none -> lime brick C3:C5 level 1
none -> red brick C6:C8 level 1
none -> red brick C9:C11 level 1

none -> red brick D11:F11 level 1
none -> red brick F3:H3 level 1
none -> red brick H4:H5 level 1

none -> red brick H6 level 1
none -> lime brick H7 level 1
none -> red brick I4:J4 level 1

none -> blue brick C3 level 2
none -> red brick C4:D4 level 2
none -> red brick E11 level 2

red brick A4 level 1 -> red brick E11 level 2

========================

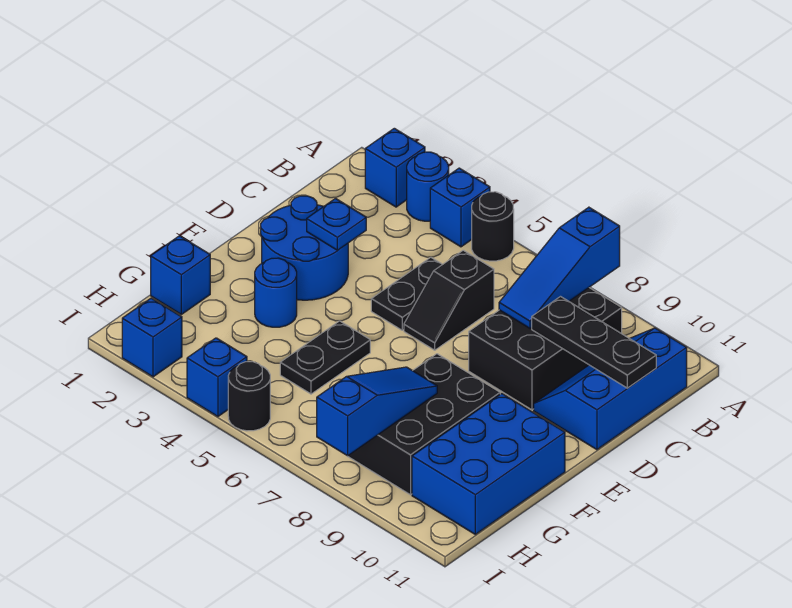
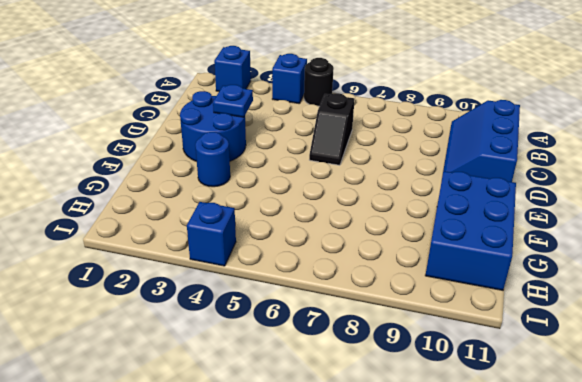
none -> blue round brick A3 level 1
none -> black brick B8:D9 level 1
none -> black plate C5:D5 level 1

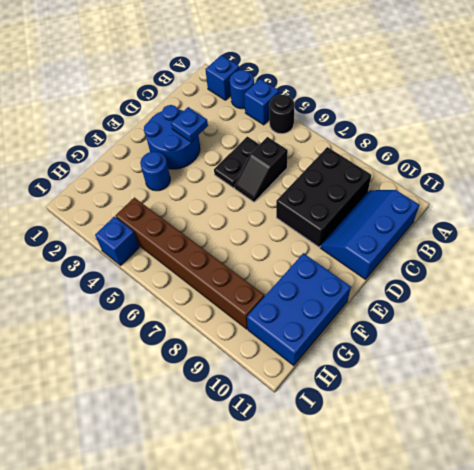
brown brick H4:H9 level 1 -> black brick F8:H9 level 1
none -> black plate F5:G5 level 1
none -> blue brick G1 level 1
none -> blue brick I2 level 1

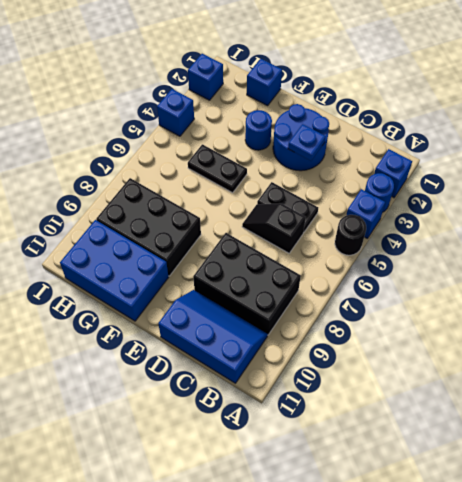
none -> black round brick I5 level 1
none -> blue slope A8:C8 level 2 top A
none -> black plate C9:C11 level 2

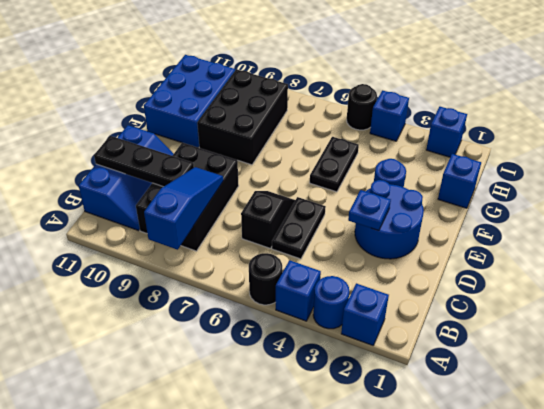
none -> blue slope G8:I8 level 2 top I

========================

Copy each line from the data that features the string "black".

*Response below*
none -> black brick B8:D9 level 1
none -> black plate C5:D5 level 1
brown brick H4:H9 level 1 -> black brick F8:H9 level 1
none -> black plate F5:G5 level 1
none -> black round brick I5 level 1
none -> black plate C9:C11 level 2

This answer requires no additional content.